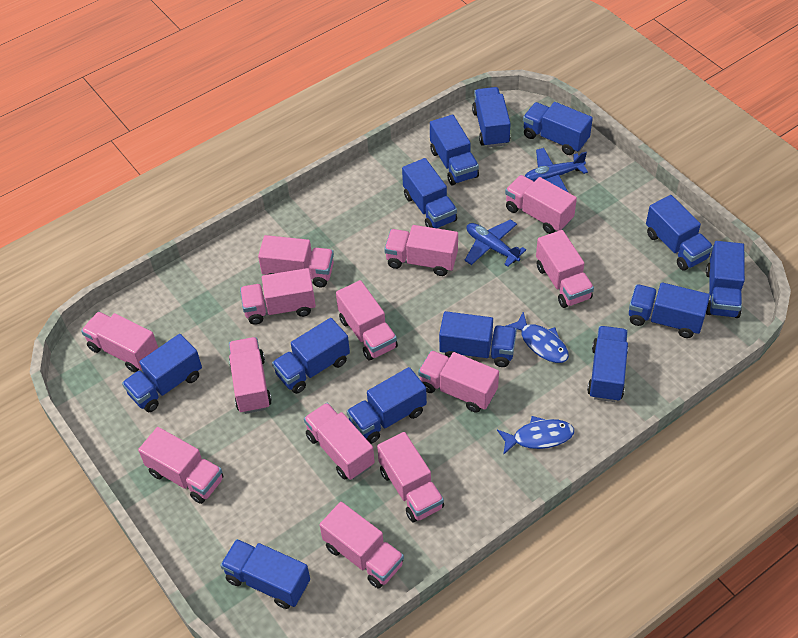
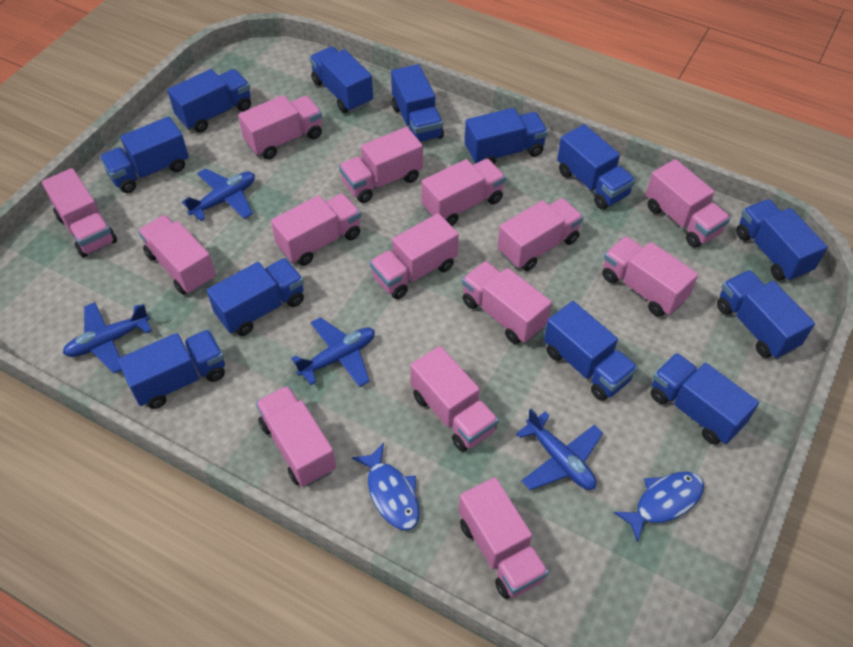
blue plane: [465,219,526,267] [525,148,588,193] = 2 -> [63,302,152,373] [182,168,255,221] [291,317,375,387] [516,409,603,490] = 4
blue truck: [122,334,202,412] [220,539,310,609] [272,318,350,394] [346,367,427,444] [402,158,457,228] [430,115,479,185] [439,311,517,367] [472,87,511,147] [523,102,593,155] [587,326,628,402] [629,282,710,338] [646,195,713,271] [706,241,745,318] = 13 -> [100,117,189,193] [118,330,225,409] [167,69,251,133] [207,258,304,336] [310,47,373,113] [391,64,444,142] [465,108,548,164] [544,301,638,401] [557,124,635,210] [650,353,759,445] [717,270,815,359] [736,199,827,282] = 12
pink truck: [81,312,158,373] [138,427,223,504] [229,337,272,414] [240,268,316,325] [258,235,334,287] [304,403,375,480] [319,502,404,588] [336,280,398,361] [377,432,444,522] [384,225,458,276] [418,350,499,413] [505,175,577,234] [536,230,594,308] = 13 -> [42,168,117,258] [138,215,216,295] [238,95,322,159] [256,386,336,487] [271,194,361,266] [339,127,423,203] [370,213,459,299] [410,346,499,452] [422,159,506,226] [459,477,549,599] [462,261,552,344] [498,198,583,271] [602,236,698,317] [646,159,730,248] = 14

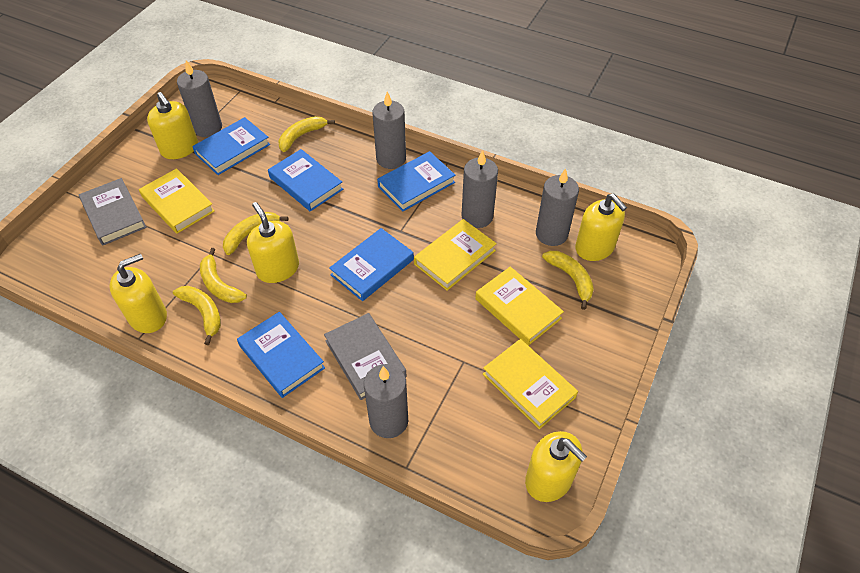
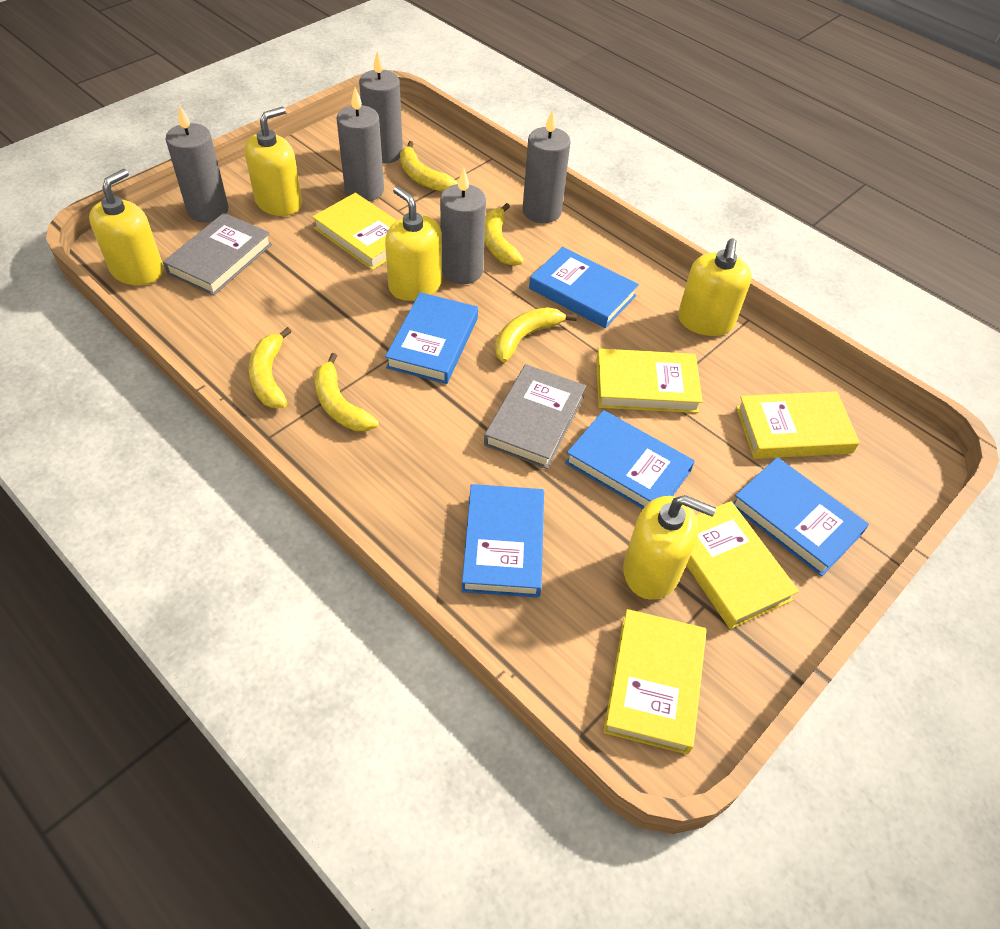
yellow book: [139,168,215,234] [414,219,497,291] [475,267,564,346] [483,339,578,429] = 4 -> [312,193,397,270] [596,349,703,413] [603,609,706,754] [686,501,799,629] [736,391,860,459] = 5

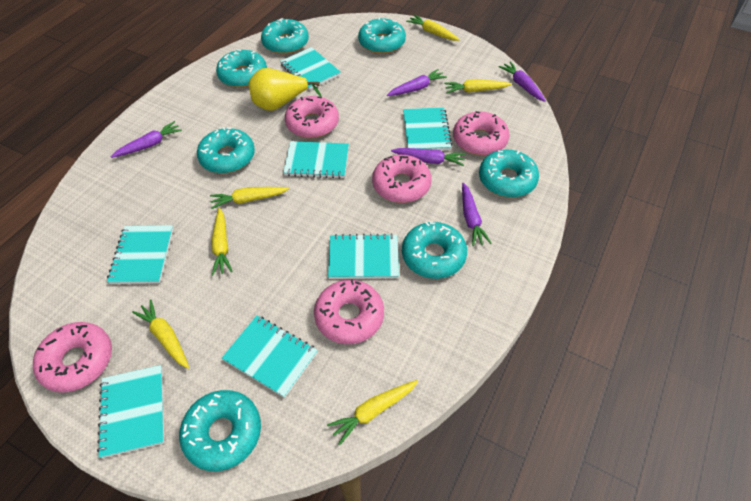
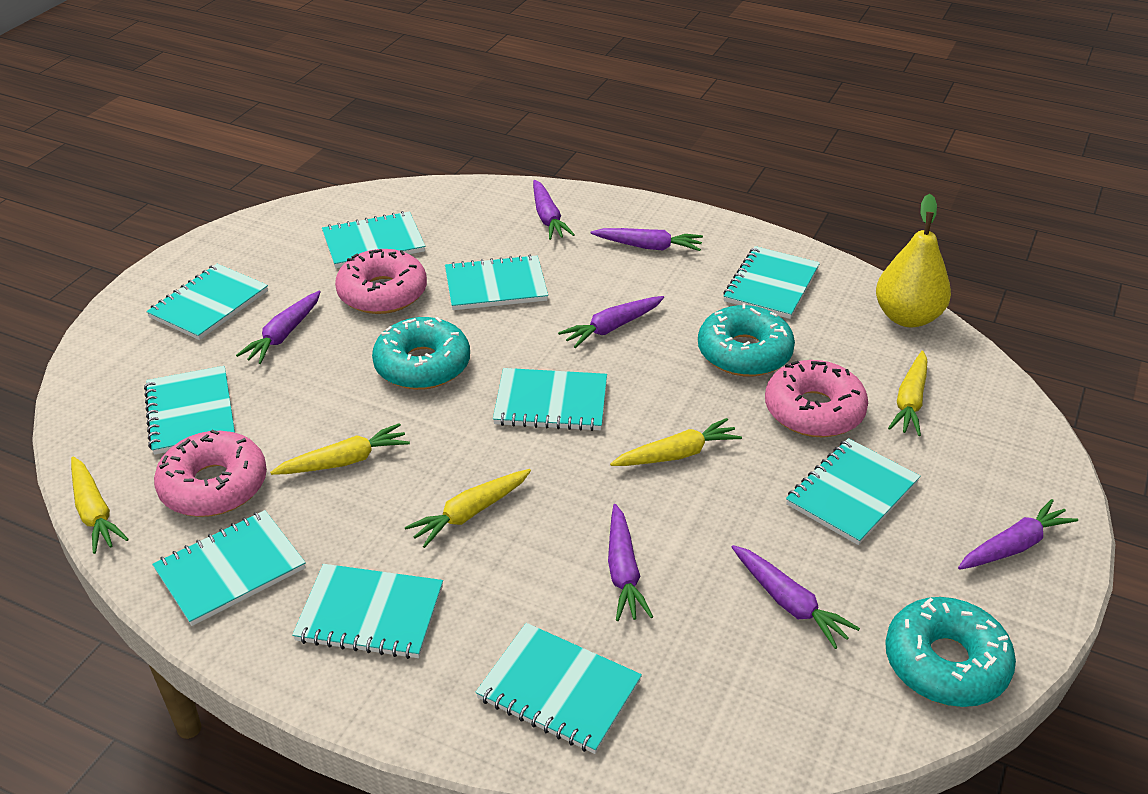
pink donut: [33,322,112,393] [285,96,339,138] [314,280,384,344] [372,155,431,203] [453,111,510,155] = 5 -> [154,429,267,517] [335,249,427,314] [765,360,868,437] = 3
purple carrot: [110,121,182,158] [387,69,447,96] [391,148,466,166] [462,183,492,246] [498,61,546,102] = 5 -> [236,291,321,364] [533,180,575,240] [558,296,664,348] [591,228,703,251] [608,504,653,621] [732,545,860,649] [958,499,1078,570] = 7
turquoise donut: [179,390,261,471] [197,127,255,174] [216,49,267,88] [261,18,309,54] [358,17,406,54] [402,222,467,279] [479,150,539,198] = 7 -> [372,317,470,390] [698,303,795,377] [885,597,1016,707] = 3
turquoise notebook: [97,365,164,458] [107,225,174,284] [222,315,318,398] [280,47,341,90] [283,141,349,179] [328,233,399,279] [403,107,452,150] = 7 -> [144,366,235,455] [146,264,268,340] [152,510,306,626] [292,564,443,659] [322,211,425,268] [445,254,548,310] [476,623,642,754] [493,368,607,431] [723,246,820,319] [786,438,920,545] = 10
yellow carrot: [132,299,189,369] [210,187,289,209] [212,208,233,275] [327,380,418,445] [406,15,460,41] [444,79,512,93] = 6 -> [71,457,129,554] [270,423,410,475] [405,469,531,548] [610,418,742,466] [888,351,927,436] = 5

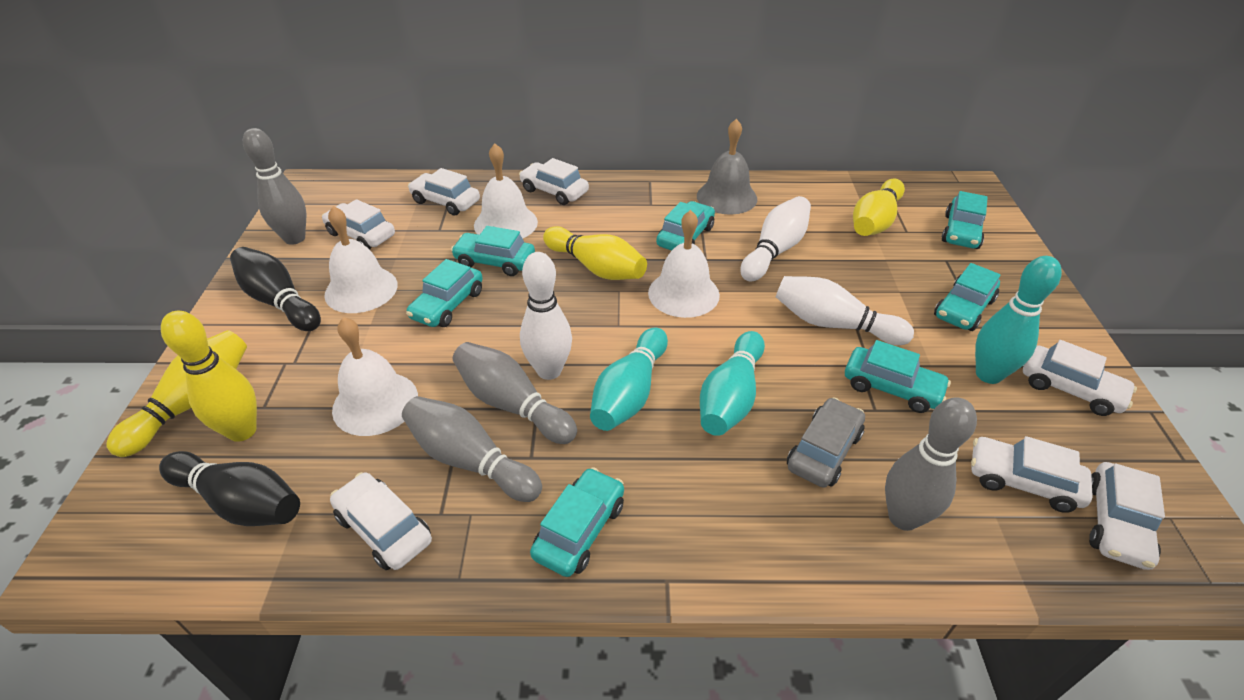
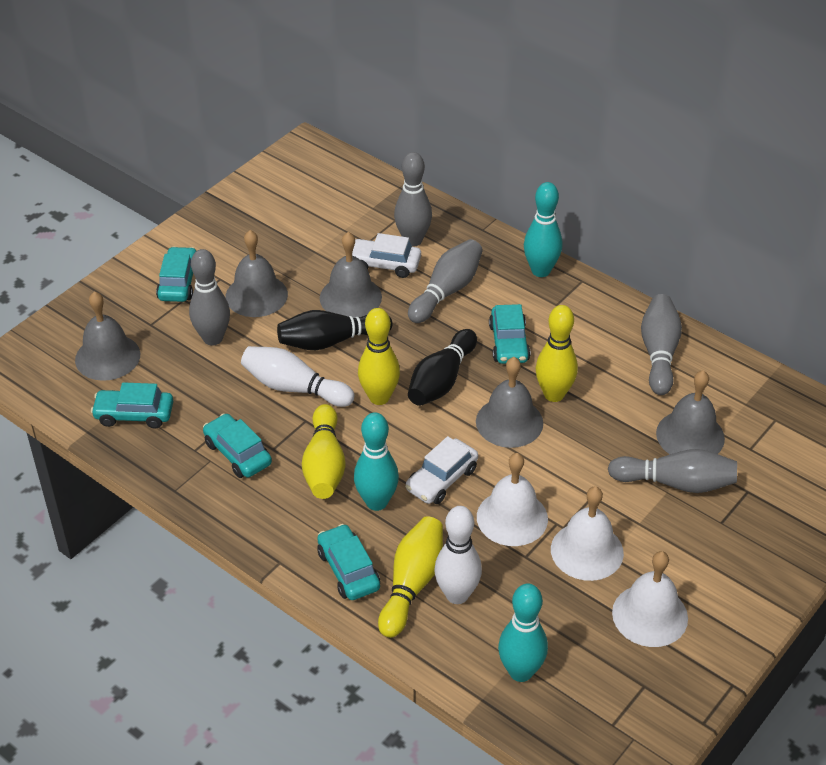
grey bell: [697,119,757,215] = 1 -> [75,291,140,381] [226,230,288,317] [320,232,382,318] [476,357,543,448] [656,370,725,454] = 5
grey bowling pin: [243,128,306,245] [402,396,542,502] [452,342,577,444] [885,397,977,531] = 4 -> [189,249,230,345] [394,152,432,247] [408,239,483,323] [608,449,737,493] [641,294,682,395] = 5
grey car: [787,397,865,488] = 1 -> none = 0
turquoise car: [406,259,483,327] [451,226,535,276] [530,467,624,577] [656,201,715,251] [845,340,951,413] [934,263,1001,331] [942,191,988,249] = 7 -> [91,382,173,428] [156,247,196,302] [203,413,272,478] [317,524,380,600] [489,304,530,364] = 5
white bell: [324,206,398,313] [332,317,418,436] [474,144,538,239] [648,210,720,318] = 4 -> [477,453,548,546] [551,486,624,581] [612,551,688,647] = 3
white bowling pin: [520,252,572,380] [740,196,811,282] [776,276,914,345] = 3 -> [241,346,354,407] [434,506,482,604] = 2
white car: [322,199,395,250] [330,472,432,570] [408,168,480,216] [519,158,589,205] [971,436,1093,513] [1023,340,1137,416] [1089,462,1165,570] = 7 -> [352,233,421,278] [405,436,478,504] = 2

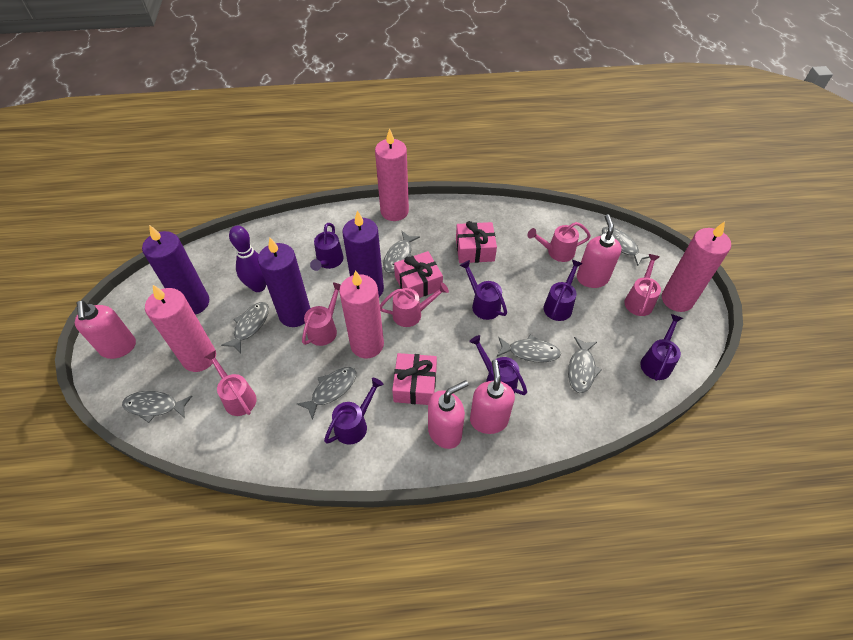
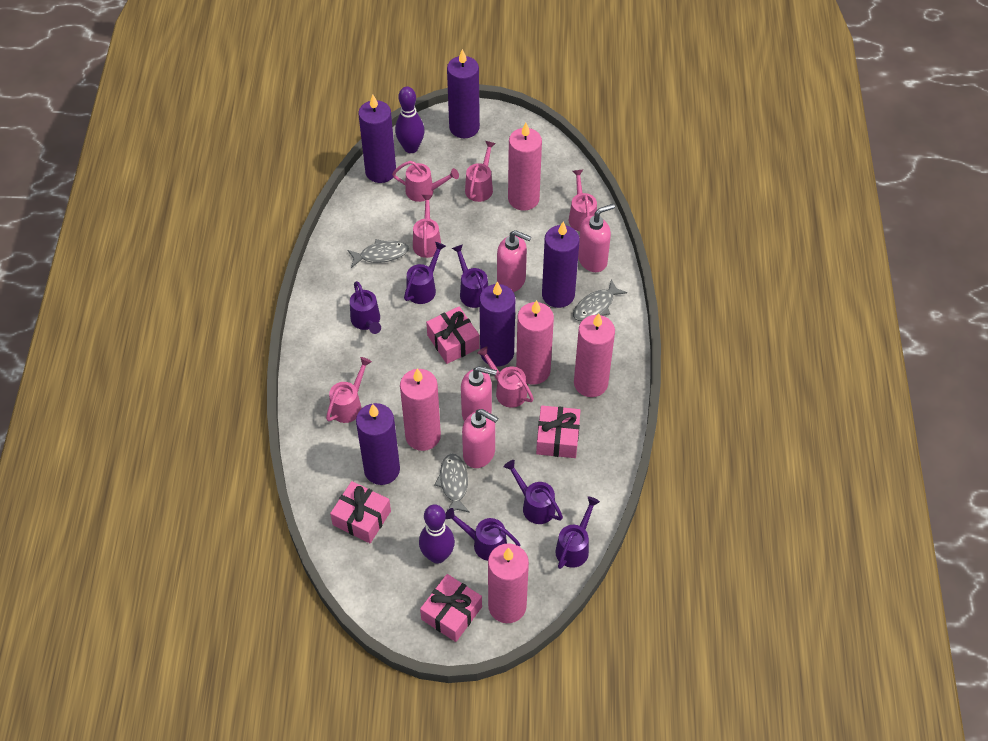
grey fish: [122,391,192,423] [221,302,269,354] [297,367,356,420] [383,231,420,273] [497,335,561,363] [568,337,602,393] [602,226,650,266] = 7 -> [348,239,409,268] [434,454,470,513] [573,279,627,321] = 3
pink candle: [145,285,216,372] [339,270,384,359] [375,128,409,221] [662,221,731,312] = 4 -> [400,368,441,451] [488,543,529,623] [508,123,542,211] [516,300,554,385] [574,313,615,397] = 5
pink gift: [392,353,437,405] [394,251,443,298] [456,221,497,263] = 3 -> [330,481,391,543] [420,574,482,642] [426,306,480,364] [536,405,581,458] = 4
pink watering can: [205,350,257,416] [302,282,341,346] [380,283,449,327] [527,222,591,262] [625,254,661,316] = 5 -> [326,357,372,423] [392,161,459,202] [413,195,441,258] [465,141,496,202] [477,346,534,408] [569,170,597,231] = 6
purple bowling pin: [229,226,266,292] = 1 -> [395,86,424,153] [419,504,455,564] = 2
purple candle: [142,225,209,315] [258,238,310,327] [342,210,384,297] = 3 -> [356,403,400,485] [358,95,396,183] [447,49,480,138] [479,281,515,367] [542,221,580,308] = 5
• • •
## Your objective
Go through the listing above and write out exactly the lines starting with the one holding "pink gift: [392,353,437,405]" and running through the one holding "pink watering can: [205,350,257,416]", ends included, and no others.

## Output
pink gift: [392,353,437,405] [394,251,443,298] [456,221,497,263] = 3 -> [330,481,391,543] [420,574,482,642] [426,306,480,364] [536,405,581,458] = 4
pink watering can: [205,350,257,416] [302,282,341,346] [380,283,449,327] [527,222,591,262] [625,254,661,316] = 5 -> [326,357,372,423] [392,161,459,202] [413,195,441,258] [465,141,496,202] [477,346,534,408] [569,170,597,231] = 6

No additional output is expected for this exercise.